SOURCE DATA:

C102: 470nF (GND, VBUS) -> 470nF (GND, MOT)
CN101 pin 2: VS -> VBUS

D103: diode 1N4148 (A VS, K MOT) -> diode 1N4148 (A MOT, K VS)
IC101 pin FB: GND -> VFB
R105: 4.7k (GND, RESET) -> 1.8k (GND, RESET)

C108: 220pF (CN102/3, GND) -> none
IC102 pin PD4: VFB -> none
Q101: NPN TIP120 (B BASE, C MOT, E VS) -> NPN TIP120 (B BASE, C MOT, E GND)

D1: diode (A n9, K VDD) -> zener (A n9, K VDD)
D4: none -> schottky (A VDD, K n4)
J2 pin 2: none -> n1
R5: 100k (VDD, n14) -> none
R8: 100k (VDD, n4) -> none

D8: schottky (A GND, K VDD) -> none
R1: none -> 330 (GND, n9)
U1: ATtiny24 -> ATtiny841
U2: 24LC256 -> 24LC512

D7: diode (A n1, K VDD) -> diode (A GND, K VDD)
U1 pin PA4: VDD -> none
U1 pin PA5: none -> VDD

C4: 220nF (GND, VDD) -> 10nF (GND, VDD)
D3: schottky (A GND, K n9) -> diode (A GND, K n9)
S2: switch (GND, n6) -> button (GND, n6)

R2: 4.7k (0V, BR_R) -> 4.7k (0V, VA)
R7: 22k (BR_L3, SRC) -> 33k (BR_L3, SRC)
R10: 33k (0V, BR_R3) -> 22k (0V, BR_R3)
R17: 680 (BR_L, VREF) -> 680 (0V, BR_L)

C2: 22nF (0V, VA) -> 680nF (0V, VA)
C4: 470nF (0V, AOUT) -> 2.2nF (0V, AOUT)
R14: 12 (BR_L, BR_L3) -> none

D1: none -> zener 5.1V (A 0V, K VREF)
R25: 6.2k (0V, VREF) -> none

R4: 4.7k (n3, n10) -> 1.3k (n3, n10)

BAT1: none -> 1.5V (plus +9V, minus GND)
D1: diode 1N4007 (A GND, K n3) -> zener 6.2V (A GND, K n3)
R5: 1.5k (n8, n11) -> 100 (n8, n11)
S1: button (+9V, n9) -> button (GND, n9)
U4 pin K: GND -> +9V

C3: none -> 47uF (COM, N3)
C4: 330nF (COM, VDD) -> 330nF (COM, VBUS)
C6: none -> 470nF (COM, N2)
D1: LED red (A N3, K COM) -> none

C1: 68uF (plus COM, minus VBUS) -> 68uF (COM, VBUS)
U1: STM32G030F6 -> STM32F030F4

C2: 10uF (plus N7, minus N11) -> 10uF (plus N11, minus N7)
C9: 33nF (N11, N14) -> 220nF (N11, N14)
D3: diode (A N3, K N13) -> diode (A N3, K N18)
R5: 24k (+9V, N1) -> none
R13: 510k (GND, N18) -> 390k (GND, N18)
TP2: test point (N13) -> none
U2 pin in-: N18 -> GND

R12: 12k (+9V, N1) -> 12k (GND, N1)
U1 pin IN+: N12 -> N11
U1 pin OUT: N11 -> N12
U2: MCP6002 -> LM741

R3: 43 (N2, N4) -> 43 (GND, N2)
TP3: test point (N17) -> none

WHAT TO WORK ON: Restate word for word the lines of the data above, starting at the line containing "IC101 pin FB: GND -> VFB" and ending at the line containing "R2: 4.7k (0V, BR_R) -> 4.7k (0V, VA)", both included, and nothing more.

ANSWER AREA:
IC101 pin FB: GND -> VFB
R105: 4.7k (GND, RESET) -> 1.8k (GND, RESET)

C108: 220pF (CN102/3, GND) -> none
IC102 pin PD4: VFB -> none
Q101: NPN TIP120 (B BASE, C MOT, E VS) -> NPN TIP120 (B BASE, C MOT, E GND)

D1: diode (A n9, K VDD) -> zener (A n9, K VDD)
D4: none -> schottky (A VDD, K n4)
J2 pin 2: none -> n1
R5: 100k (VDD, n14) -> none
R8: 100k (VDD, n4) -> none

D8: schottky (A GND, K VDD) -> none
R1: none -> 330 (GND, n9)
U1: ATtiny24 -> ATtiny841
U2: 24LC256 -> 24LC512

D7: diode (A n1, K VDD) -> diode (A GND, K VDD)
U1 pin PA4: VDD -> none
U1 pin PA5: none -> VDD

C4: 220nF (GND, VDD) -> 10nF (GND, VDD)
D3: schottky (A GND, K n9) -> diode (A GND, K n9)
S2: switch (GND, n6) -> button (GND, n6)

R2: 4.7k (0V, BR_R) -> 4.7k (0V, VA)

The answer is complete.